====== Records supplied

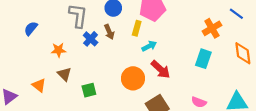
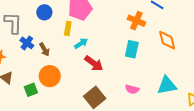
orange cross: (212, 28) -> (136, 21), turned -30
brown arrow: (109, 32) -> (44, 49), moved
orange circle: (133, 78) -> (50, 76), moved

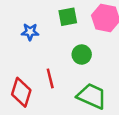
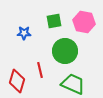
green circle: (82, 55) -> (65, 51), size x1.6

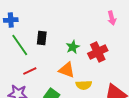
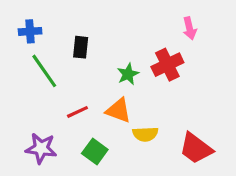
black rectangle: (42, 38) -> (81, 47), moved
red cross: (98, 52) -> (167, 65), moved
red line: (30, 71) -> (77, 112), moved

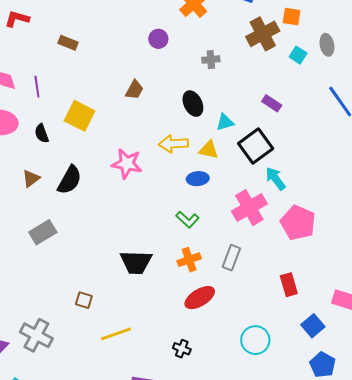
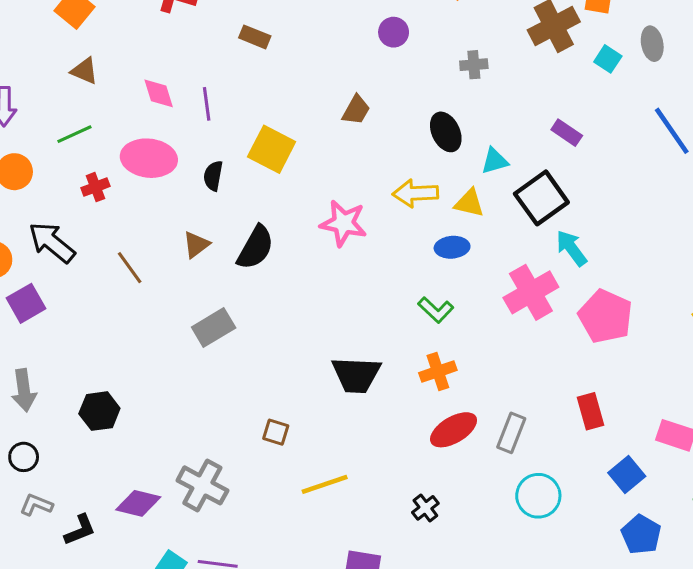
black semicircle: (42, 133) -> (213, 176), turned 30
gray rectangle: (231, 258) -> (511, 433), moved
black cross: (182, 349) -> (425, 508), turned 30

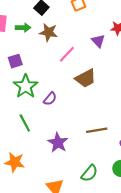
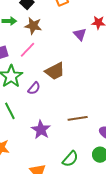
pink line: (67, 54) -> (28, 50), moved
brown trapezoid: (86, 78) -> (55, 71), moved

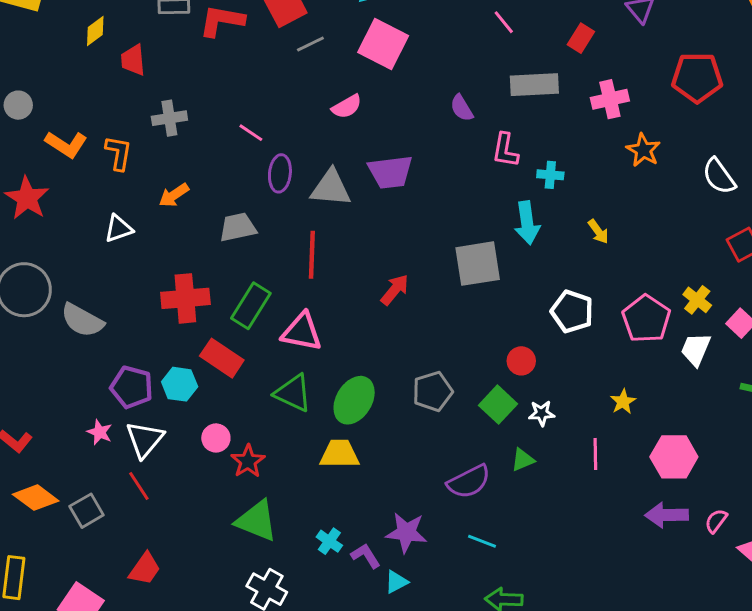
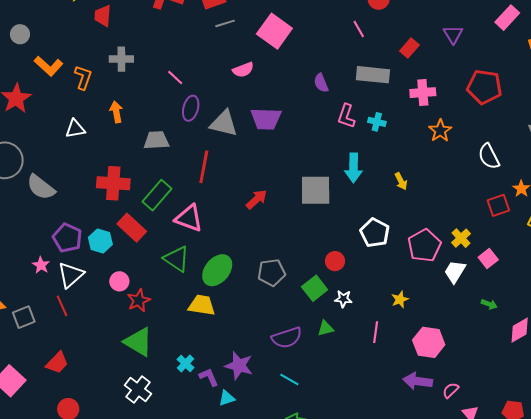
cyan cross: (550, 175) -> (377, 122), moved
orange arrow: (174, 195) -> (116, 112), turned 105

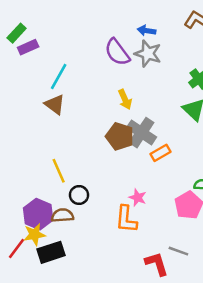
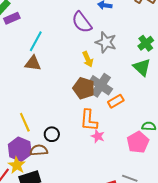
gray star: (148, 54) -> (106, 42), moved
brown triangle: (55, 105) -> (33, 63), turned -30
yellow line: (59, 171) -> (25, 122), moved
orange L-shape: (126, 219) -> (89, 120), moved
yellow star: (34, 234) -> (17, 165), turned -30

============

> **Work item**:
Starting at the line that holds "cyan cross: (550, 175) -> (377, 122), moved", copy each line exactly through the end of the listing, both ends included. Leave the pictures out.

> **Answer space**:
cyan cross: (550, 175) -> (377, 122), moved
orange arrow: (174, 195) -> (116, 112), turned 105

gray star: (148, 54) -> (106, 42), moved
brown triangle: (55, 105) -> (33, 63), turned -30
yellow line: (59, 171) -> (25, 122), moved
orange L-shape: (126, 219) -> (89, 120), moved
yellow star: (34, 234) -> (17, 165), turned -30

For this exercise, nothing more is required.